* PROBLEM STATEMENT
Find the word "plus" in the material below and gather every line that contains it.

* EXTRACTED ENTRIES
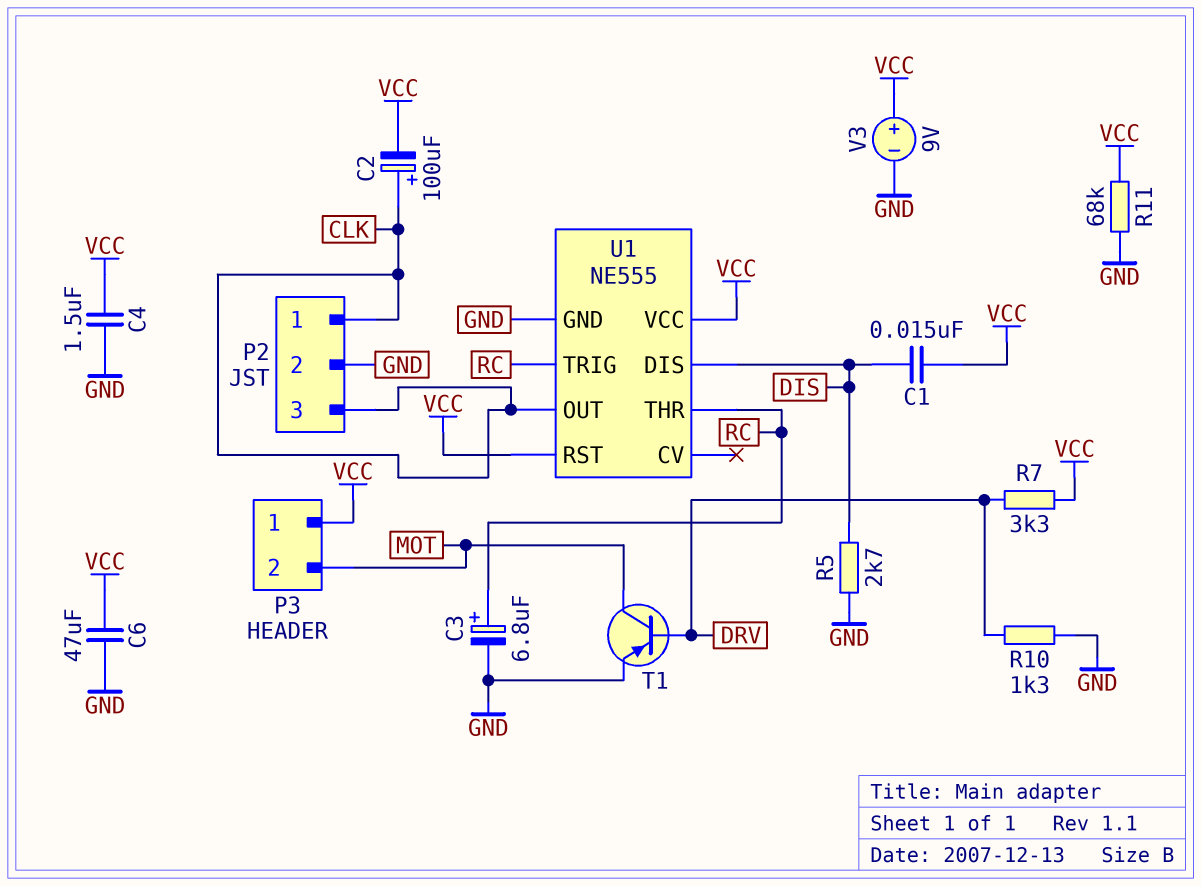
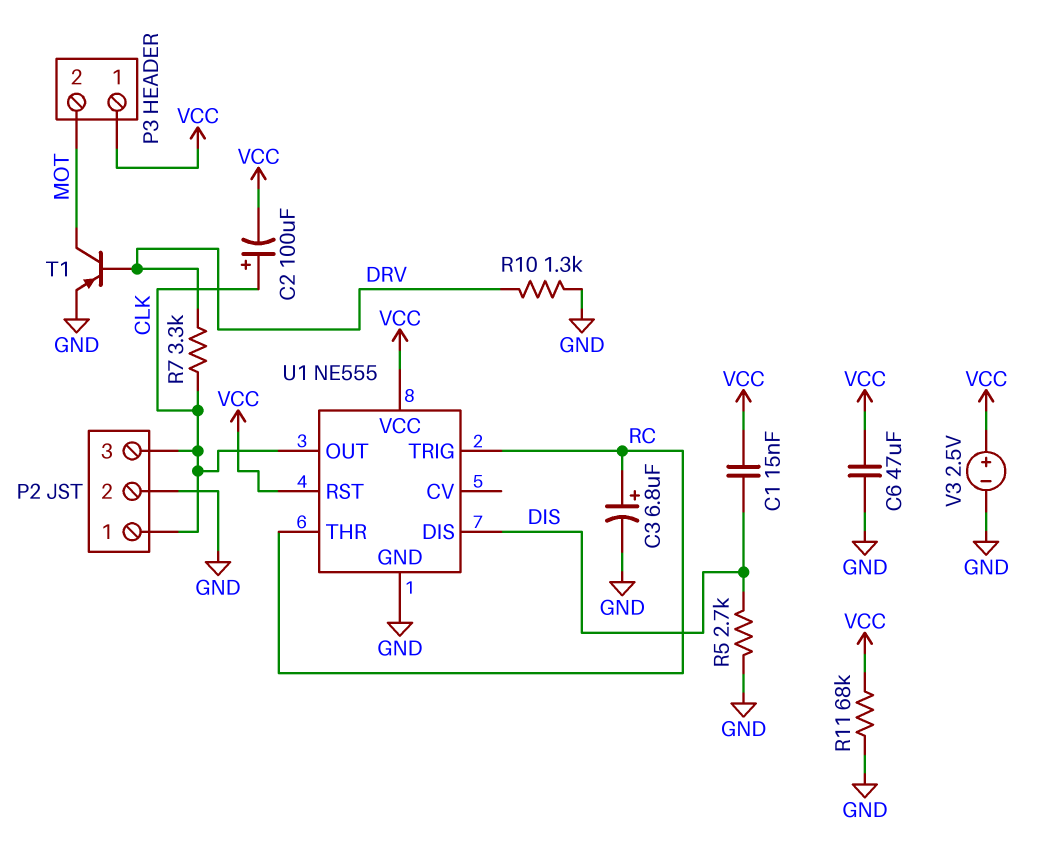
C4: 1.5uF (GND, VCC) -> none
R7: 3.3k (DRV, VCC) -> 3.3k (CLK, DRV)
V3: 9V (plus VCC, minus GND) -> 2.5V (plus VCC, minus GND)

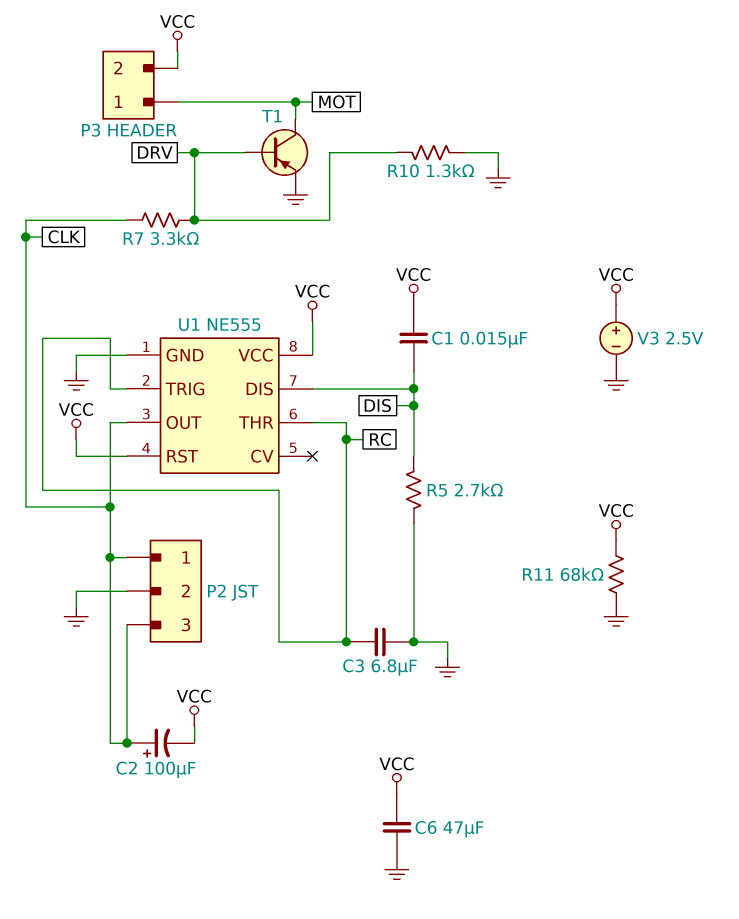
C3: 6.8uF (plus RC, minus GND) -> 6.8uF (GND, RC)
P3 pin 1: VCC -> MOT
P3 pin 2: MOT -> VCC

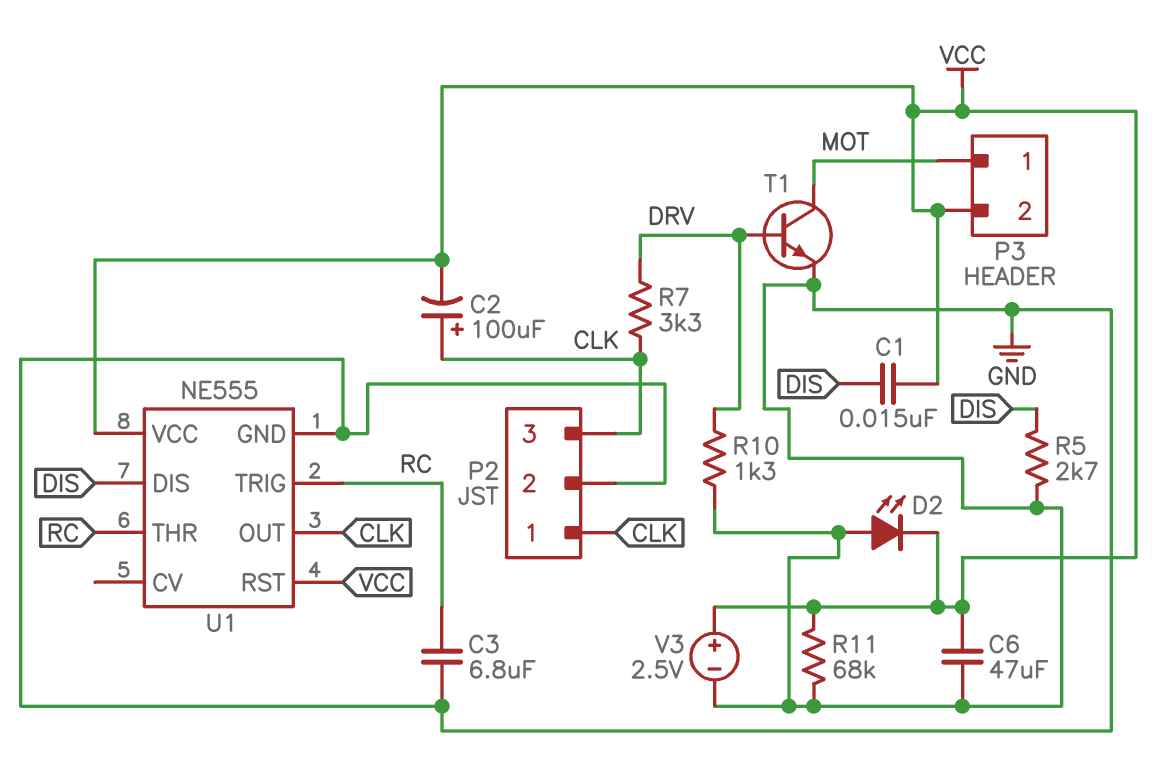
D2: none -> LED (A GND, K VCC)
T1: PNP (B DRV, C MOT, E GND) -> NPN (B DRV, C MOT, E GND)

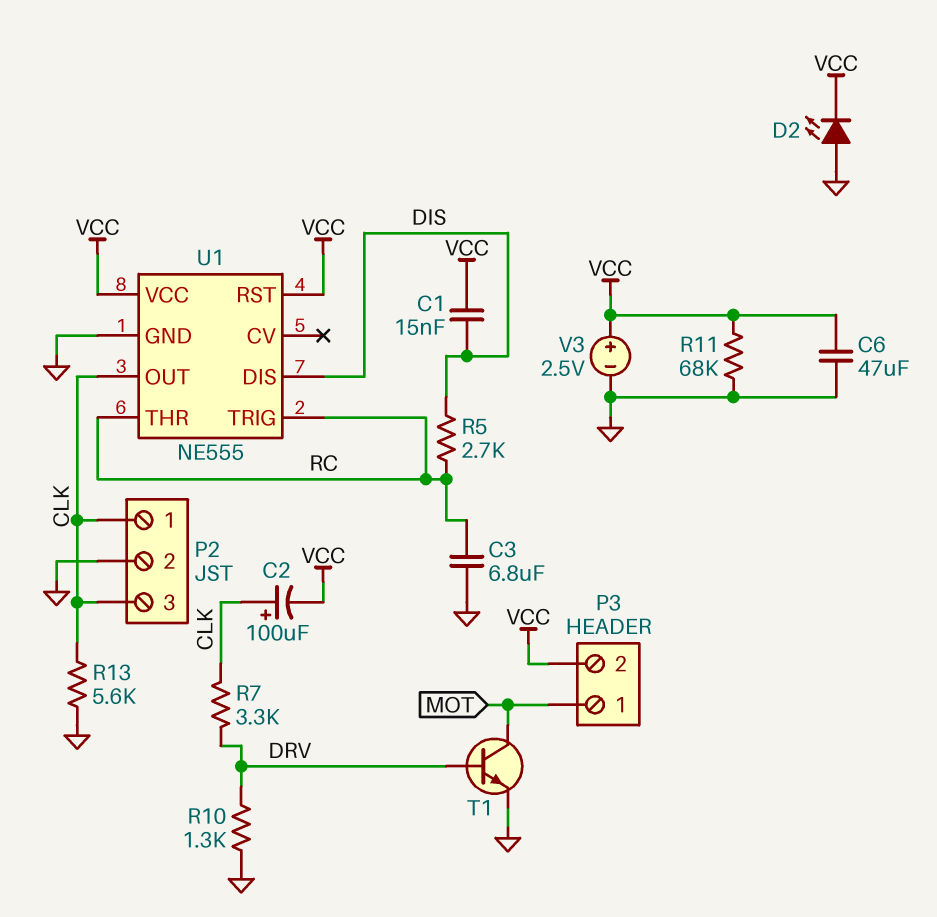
R5: 2.7k (DIS, GND) -> 2.7k (DIS, RC)
R13: none -> 5.6k (CLK, GND)

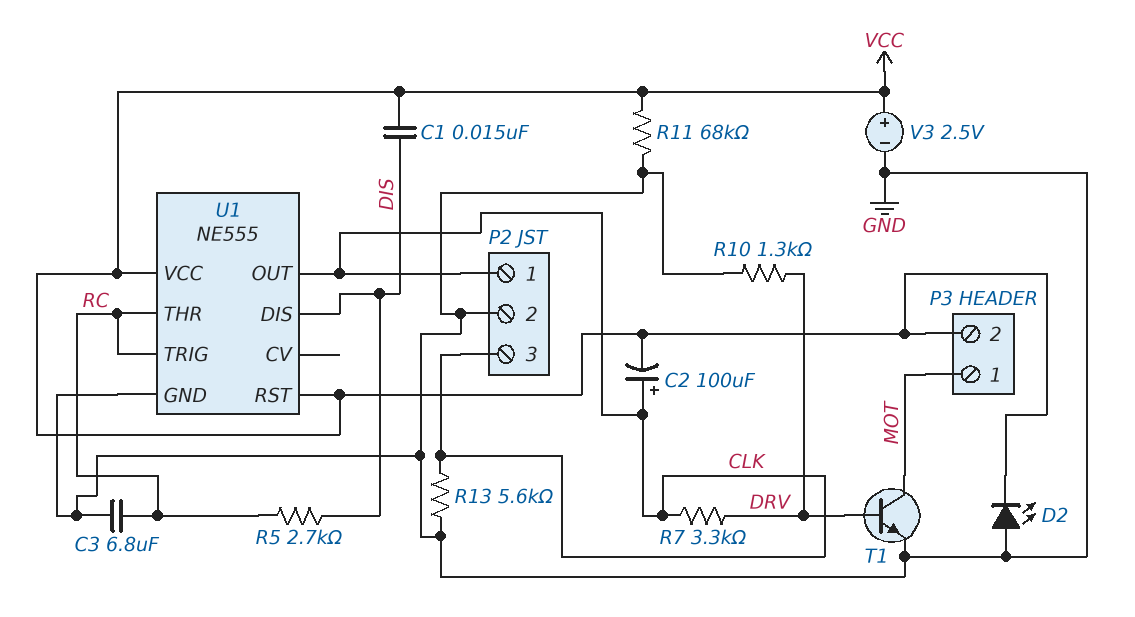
C6: 47uF (GND, VCC) -> none

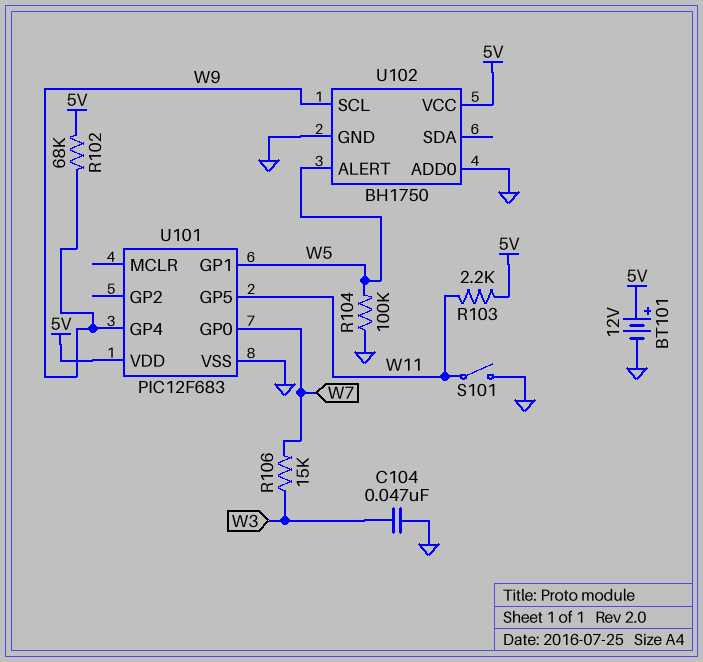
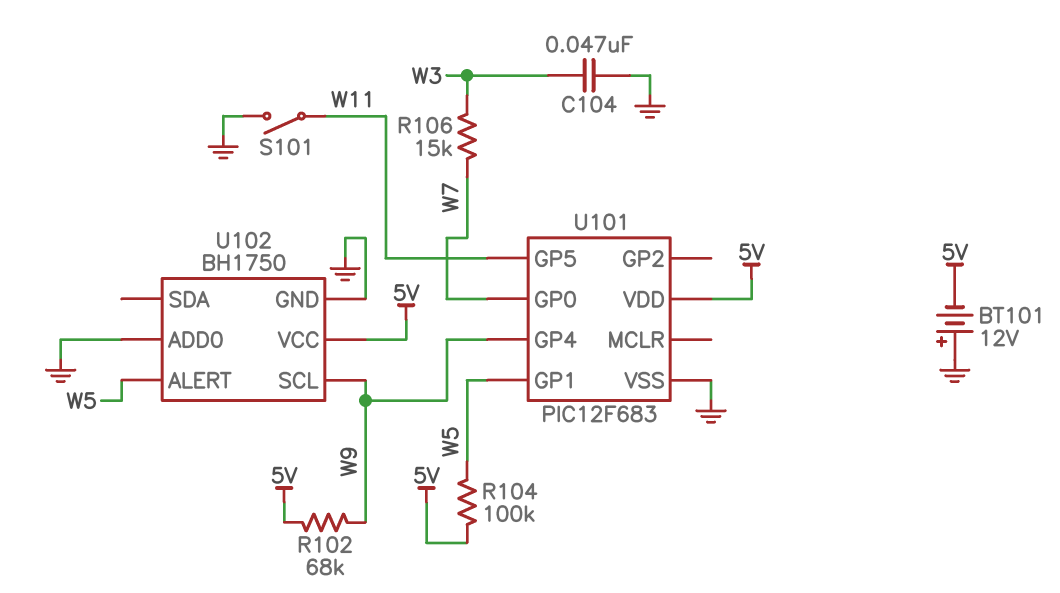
BT101: 12V (plus 5V, minus GND) -> 12V (plus GND, minus 5V)
R103: 2.2k (5V, W11) -> none
R104: 100k (GND, W5) -> 100k (5V, W5)

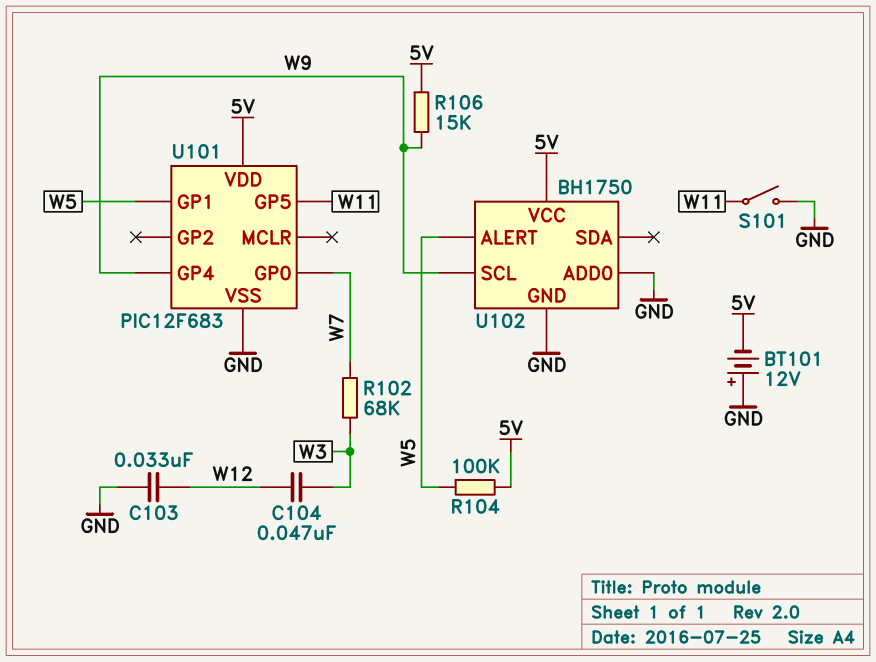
C103: none -> 33nF (GND, W12)
C104: 47nF (GND, W3) -> 47nF (W3, W12)
R102: 68k (5V, W9) -> 68k (W3, W7)
R106: 15k (W3, W7) -> 15k (5V, W9)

* ANSWER TO THE EXERCISE
V3: 9V (plus VCC, minus GND) -> 2.5V (plus VCC, minus GND)
C3: 6.8uF (plus RC, minus GND) -> 6.8uF (GND, RC)
BT101: 12V (plus 5V, minus GND) -> 12V (plus GND, minus 5V)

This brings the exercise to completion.